(Problem to work on)
Each line below from the one containing "IC14: NOT (in" through the one containing "Q1: PNP (B EN_N, C" is to be given again exactly, and no line outside that span.

(The records)
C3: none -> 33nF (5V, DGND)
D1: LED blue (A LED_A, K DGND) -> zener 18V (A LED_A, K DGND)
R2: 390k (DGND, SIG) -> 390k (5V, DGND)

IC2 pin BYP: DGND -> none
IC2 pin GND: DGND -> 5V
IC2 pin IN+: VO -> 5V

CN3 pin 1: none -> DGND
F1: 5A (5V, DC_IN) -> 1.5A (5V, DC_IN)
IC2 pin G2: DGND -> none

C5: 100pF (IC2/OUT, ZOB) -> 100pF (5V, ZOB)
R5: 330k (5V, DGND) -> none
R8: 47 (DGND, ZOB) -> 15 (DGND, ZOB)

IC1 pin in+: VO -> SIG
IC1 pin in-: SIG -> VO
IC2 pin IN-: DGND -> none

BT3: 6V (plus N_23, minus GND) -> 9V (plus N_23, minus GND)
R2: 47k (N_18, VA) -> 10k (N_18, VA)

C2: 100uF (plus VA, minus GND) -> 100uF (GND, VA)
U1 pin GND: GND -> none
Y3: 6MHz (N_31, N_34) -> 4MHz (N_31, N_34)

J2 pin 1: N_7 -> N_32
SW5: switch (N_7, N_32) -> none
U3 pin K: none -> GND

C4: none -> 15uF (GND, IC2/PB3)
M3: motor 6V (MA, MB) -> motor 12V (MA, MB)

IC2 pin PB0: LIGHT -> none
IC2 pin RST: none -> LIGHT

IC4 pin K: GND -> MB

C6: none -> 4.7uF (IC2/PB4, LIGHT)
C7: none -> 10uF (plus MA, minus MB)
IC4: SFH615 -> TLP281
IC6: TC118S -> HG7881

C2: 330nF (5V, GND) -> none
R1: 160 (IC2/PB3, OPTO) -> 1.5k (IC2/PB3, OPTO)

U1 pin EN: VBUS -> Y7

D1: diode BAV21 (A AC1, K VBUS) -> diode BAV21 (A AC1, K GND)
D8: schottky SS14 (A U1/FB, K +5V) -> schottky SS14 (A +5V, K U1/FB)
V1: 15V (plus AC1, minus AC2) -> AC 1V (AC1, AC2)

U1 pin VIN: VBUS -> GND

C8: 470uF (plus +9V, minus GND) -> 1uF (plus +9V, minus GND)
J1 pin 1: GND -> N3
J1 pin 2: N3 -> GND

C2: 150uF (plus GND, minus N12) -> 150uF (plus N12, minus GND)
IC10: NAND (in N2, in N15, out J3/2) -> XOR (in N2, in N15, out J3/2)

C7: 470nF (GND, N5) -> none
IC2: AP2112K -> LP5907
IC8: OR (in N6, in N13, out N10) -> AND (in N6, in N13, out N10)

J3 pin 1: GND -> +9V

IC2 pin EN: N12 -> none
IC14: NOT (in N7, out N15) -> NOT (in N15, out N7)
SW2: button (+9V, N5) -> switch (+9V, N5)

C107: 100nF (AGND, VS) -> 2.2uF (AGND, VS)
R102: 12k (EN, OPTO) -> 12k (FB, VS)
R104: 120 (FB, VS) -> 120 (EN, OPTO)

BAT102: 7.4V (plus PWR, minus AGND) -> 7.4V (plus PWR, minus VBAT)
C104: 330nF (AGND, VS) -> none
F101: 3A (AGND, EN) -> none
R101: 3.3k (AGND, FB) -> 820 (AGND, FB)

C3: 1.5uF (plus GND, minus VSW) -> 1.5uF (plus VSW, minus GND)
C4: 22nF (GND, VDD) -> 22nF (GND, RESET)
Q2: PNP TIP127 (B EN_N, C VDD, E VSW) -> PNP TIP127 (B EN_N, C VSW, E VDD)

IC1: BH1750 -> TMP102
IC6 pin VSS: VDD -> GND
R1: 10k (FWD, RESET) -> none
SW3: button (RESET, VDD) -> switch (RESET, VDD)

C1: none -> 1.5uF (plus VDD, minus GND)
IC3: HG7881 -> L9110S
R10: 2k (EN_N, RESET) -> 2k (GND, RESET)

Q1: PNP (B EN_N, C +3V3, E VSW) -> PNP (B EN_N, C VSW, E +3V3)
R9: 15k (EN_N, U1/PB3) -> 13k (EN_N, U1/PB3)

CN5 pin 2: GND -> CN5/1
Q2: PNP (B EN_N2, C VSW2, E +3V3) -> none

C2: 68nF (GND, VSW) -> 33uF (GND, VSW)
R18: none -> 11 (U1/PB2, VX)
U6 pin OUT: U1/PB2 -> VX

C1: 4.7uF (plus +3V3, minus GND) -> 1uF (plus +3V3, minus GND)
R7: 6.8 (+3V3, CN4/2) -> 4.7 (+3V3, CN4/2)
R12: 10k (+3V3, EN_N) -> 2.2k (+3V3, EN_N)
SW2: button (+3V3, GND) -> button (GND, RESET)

(Exercise answer)
IC14: NOT (in N7, out N15) -> NOT (in N15, out N7)
SW2: button (+9V, N5) -> switch (+9V, N5)

C107: 100nF (AGND, VS) -> 2.2uF (AGND, VS)
R102: 12k (EN, OPTO) -> 12k (FB, VS)
R104: 120 (FB, VS) -> 120 (EN, OPTO)

BAT102: 7.4V (plus PWR, minus AGND) -> 7.4V (plus PWR, minus VBAT)
C104: 330nF (AGND, VS) -> none
F101: 3A (AGND, EN) -> none
R101: 3.3k (AGND, FB) -> 820 (AGND, FB)

C3: 1.5uF (plus GND, minus VSW) -> 1.5uF (plus VSW, minus GND)
C4: 22nF (GND, VDD) -> 22nF (GND, RESET)
Q2: PNP TIP127 (B EN_N, C VDD, E VSW) -> PNP TIP127 (B EN_N, C VSW, E VDD)

IC1: BH1750 -> TMP102
IC6 pin VSS: VDD -> GND
R1: 10k (FWD, RESET) -> none
SW3: button (RESET, VDD) -> switch (RESET, VDD)

C1: none -> 1.5uF (plus VDD, minus GND)
IC3: HG7881 -> L9110S
R10: 2k (EN_N, RESET) -> 2k (GND, RESET)

Q1: PNP (B EN_N, C +3V3, E VSW) -> PNP (B EN_N, C VSW, E +3V3)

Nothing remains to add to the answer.